Problem to solve:
Only one stretch of the data below should be repeated: the lines from the line containing "yellow brick L3" through the line containing "pink brick E3", inclusive, exactly as they are.

Given records:
»»
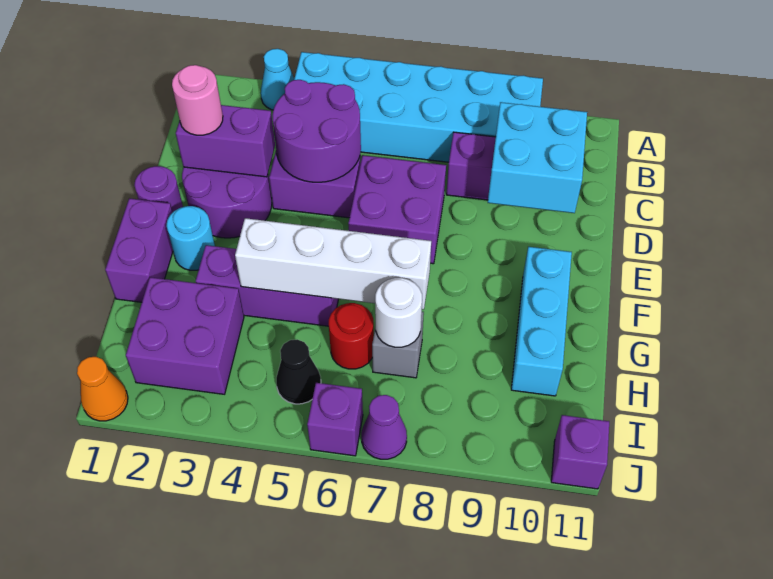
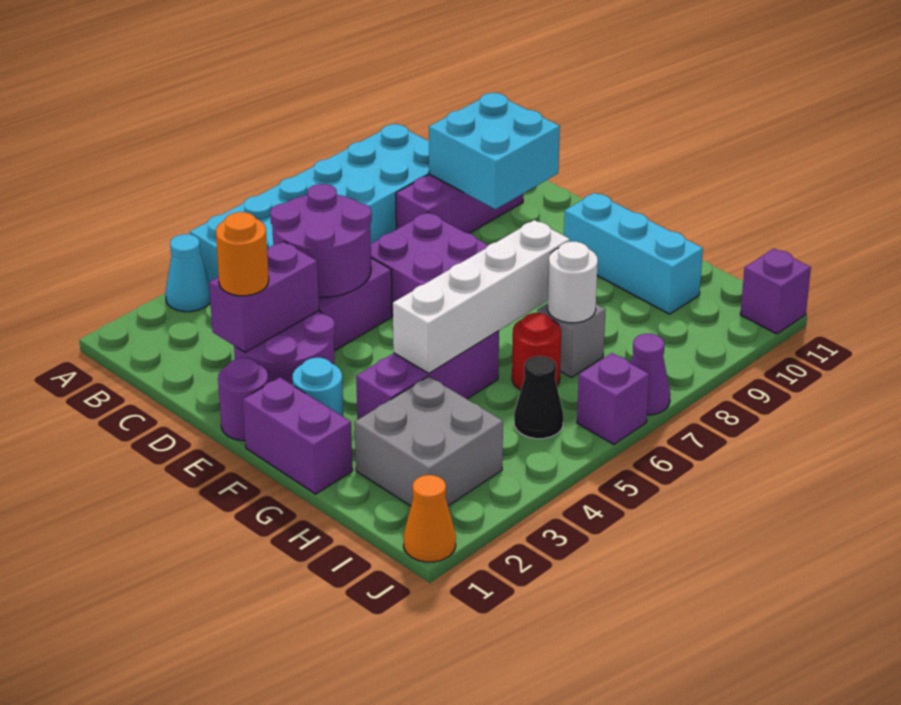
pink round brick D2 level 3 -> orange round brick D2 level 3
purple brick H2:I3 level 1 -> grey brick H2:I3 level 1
««
»»
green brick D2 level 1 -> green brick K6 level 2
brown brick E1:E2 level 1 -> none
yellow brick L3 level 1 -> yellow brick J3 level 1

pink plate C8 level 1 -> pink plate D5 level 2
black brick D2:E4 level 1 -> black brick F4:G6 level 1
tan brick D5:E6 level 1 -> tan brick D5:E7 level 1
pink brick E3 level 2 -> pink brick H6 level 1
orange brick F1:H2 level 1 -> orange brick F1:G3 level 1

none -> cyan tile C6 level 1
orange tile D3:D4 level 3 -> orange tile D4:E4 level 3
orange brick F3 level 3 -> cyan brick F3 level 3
««
»»
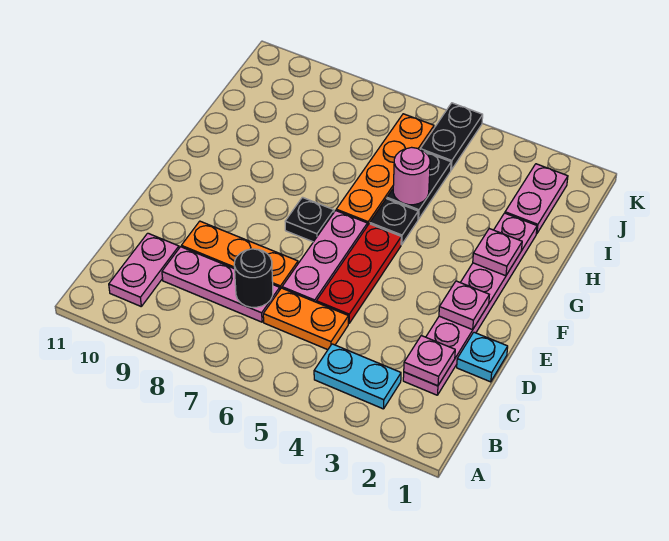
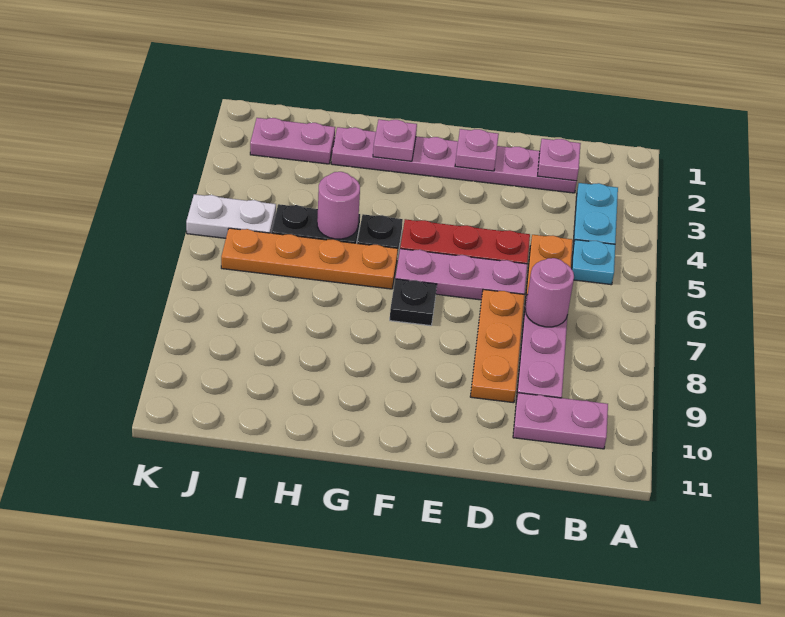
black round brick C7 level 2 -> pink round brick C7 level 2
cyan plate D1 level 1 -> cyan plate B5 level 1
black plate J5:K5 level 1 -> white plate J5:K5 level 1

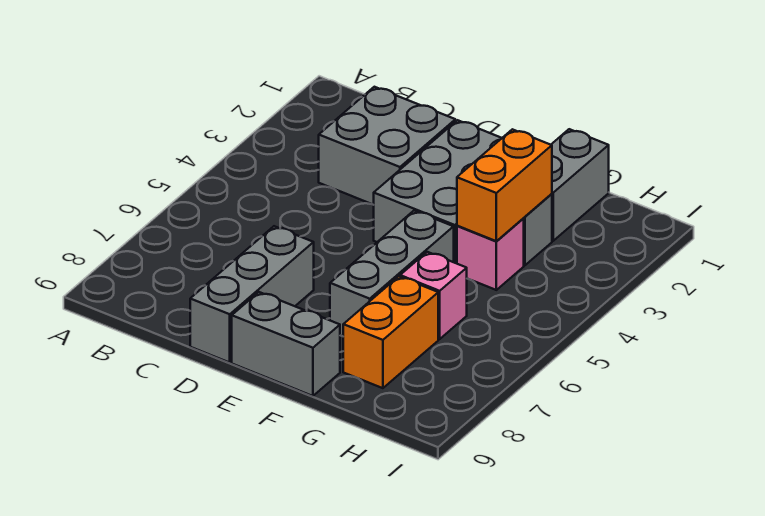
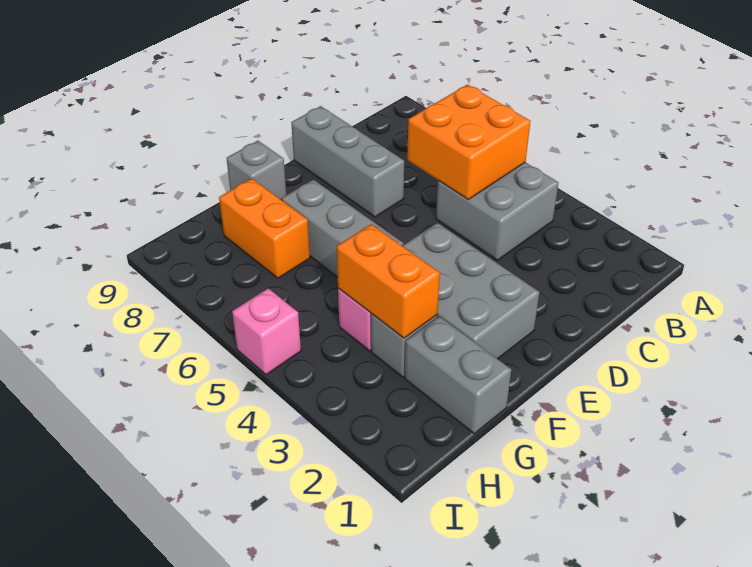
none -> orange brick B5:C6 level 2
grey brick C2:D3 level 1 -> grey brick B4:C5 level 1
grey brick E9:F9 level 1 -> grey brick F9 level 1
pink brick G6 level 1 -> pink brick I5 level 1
««
Solved exercise:
yellow brick L3 level 1 -> yellow brick J3 level 1

pink plate C8 level 1 -> pink plate D5 level 2
black brick D2:E4 level 1 -> black brick F4:G6 level 1
tan brick D5:E6 level 1 -> tan brick D5:E7 level 1
pink brick E3 level 2 -> pink brick H6 level 1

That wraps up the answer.